Below are the records; extract from them the line containing "orange triangle: (358, 56)" to the line containing "red triangle: (342, 783)", both lines included, exactly and with no pictures.

Source data
_ _ _

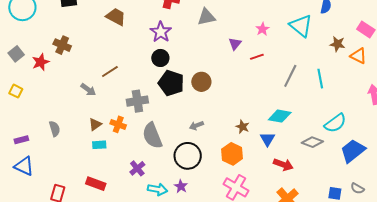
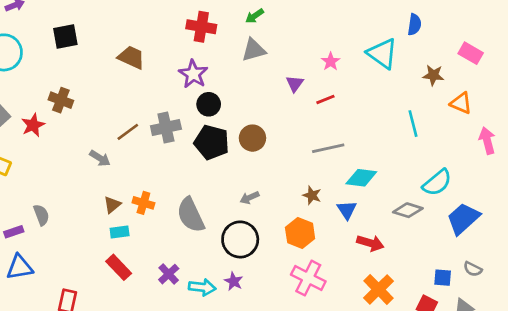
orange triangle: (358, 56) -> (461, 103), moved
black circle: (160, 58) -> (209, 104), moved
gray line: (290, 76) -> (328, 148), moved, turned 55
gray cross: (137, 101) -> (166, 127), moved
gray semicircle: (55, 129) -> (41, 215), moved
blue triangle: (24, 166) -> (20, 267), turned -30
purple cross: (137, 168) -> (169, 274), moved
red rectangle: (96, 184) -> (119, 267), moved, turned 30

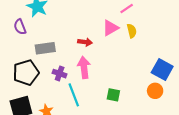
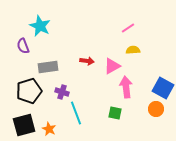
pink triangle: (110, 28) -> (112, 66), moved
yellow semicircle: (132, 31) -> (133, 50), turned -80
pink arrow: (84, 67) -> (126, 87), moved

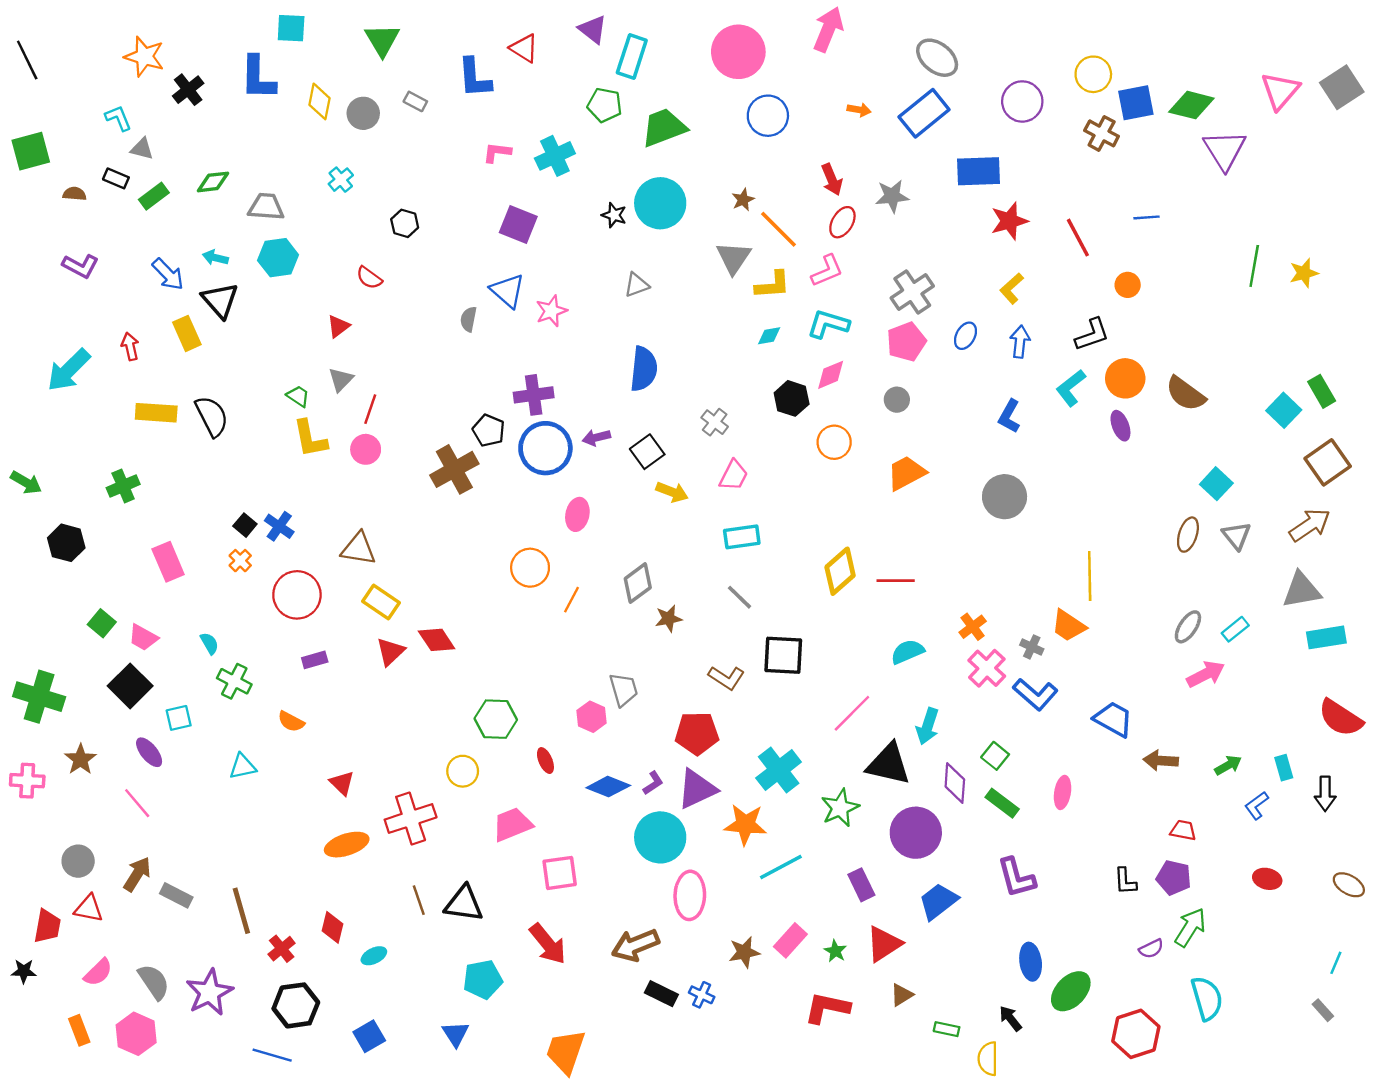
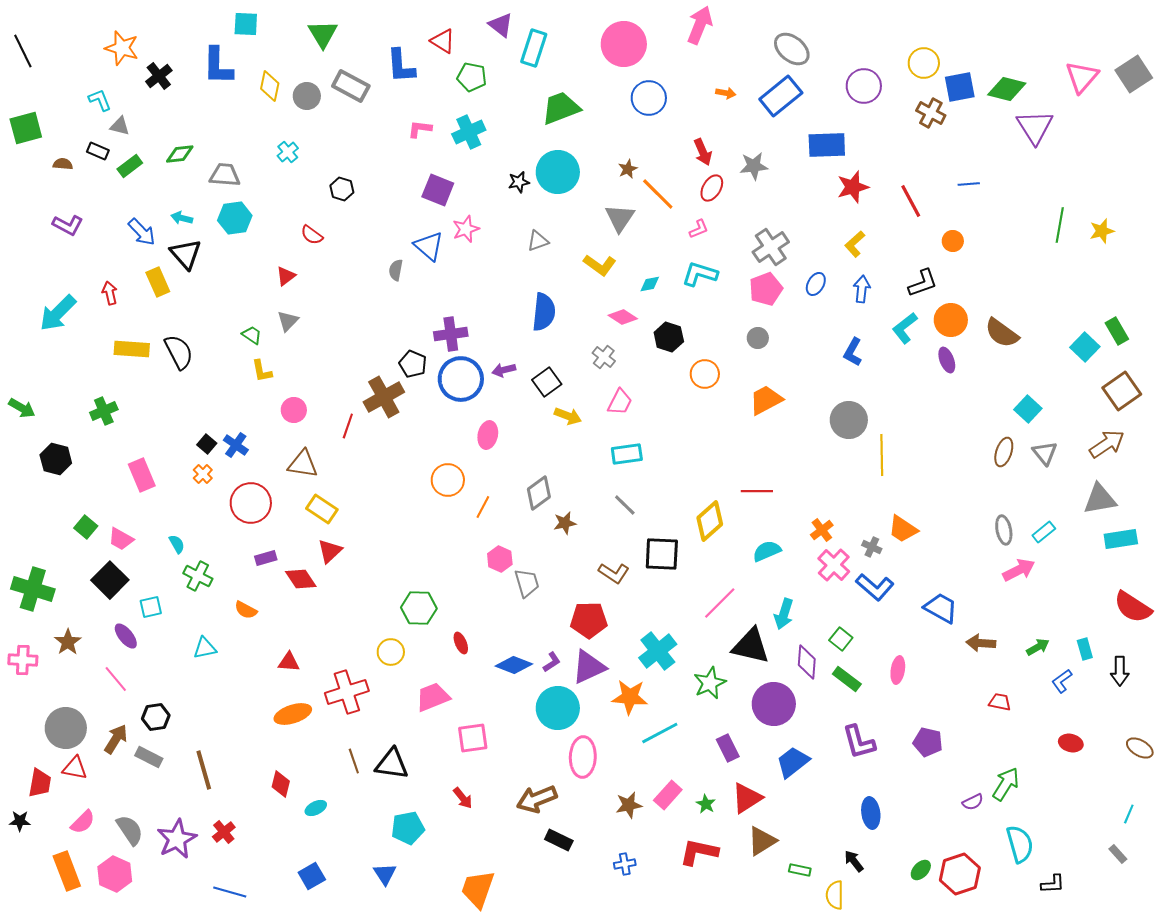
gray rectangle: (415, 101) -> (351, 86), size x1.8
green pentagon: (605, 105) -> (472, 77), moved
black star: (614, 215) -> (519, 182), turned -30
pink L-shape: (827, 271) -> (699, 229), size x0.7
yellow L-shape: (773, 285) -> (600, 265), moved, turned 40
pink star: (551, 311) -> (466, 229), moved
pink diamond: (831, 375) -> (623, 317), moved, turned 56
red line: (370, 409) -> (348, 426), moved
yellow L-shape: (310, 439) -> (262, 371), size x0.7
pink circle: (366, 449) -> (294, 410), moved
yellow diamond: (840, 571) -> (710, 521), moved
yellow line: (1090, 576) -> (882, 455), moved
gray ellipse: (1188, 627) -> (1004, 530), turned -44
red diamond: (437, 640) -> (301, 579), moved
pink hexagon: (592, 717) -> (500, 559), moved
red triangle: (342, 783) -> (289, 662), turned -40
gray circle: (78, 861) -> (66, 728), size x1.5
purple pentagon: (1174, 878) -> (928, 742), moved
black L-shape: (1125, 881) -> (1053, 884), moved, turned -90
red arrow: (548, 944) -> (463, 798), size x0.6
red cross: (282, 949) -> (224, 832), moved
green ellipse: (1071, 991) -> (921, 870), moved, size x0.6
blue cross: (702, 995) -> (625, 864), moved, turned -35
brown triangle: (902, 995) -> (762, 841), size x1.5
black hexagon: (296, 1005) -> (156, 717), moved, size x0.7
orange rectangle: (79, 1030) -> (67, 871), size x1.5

_ _ _

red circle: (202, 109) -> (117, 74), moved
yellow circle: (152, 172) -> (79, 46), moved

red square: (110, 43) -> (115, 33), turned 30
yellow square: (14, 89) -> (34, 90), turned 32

_ _ _

Problem solution
orange triangle: (358, 56) -> (461, 103), moved
black circle: (160, 58) -> (209, 104), moved
gray line: (290, 76) -> (328, 148), moved, turned 55
gray cross: (137, 101) -> (166, 127), moved
gray semicircle: (55, 129) -> (41, 215), moved
blue triangle: (24, 166) -> (20, 267), turned -30
purple cross: (137, 168) -> (169, 274), moved
red rectangle: (96, 184) -> (119, 267), moved, turned 30

pink triangle: (110, 28) -> (112, 66), moved
yellow semicircle: (132, 31) -> (133, 50), turned -80
pink arrow: (84, 67) -> (126, 87), moved

gray rectangle: (415, 101) -> (351, 86), size x1.8
green pentagon: (605, 105) -> (472, 77), moved
black star: (614, 215) -> (519, 182), turned -30
pink L-shape: (827, 271) -> (699, 229), size x0.7
yellow L-shape: (773, 285) -> (600, 265), moved, turned 40
pink star: (551, 311) -> (466, 229), moved
pink diamond: (831, 375) -> (623, 317), moved, turned 56
red line: (370, 409) -> (348, 426), moved
yellow L-shape: (310, 439) -> (262, 371), size x0.7
pink circle: (366, 449) -> (294, 410), moved
yellow diamond: (840, 571) -> (710, 521), moved
yellow line: (1090, 576) -> (882, 455), moved
gray ellipse: (1188, 627) -> (1004, 530), turned -44
red diamond: (437, 640) -> (301, 579), moved
pink hexagon: (592, 717) -> (500, 559), moved
red triangle: (342, 783) -> (289, 662), turned -40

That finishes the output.